Object state change records
== Segment start ==
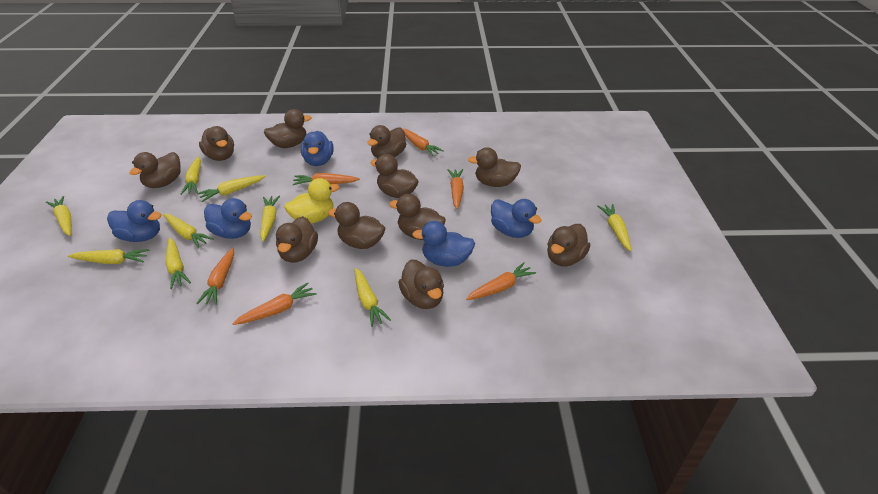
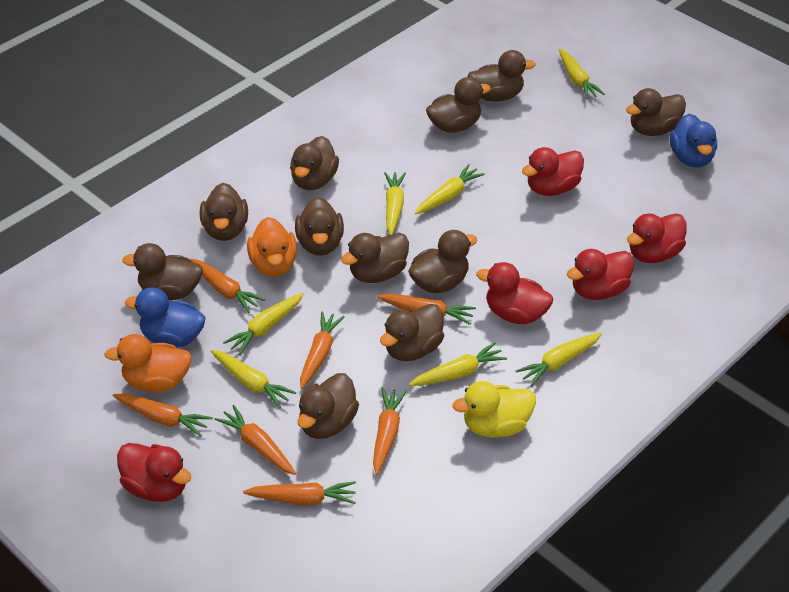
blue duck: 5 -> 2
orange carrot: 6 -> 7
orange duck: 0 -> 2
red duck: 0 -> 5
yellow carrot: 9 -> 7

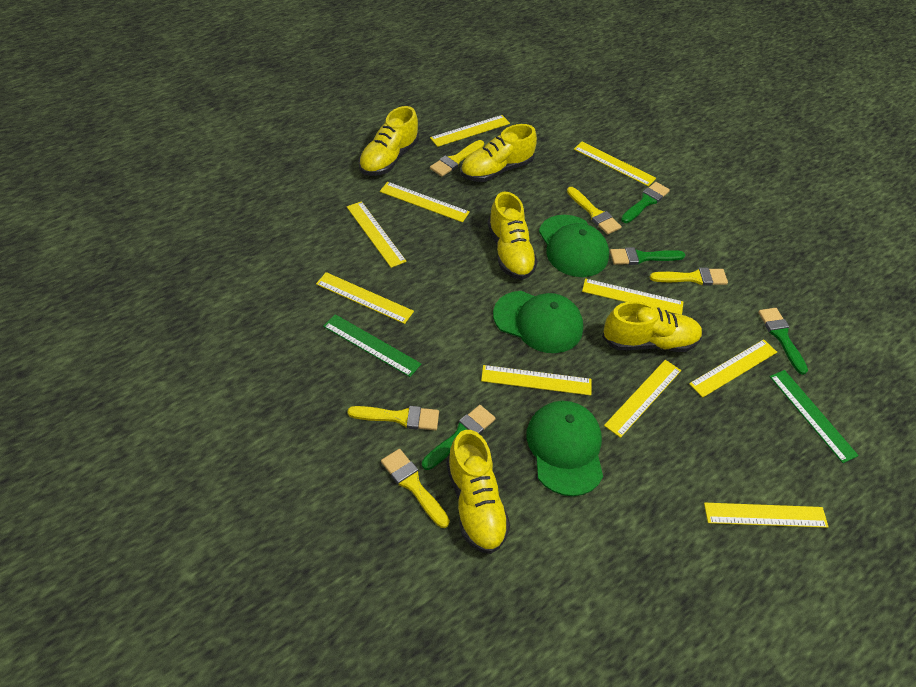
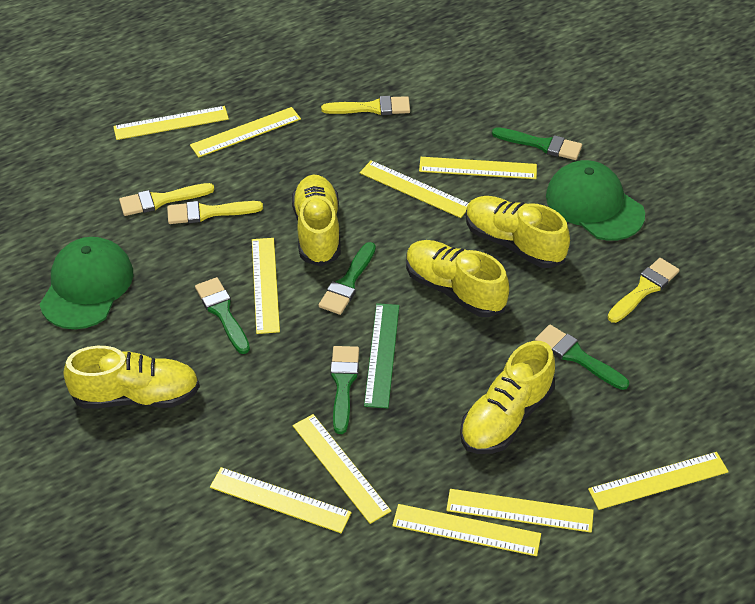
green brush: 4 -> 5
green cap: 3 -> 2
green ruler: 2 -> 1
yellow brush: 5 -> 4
== Segment end ==
Task details → Repeat word for word the lines running from the line containing "green brush: 4 -> 5" to the end of the entries above, inclusive.

Exercise answer →
green brush: 4 -> 5
green cap: 3 -> 2
green ruler: 2 -> 1
yellow brush: 5 -> 4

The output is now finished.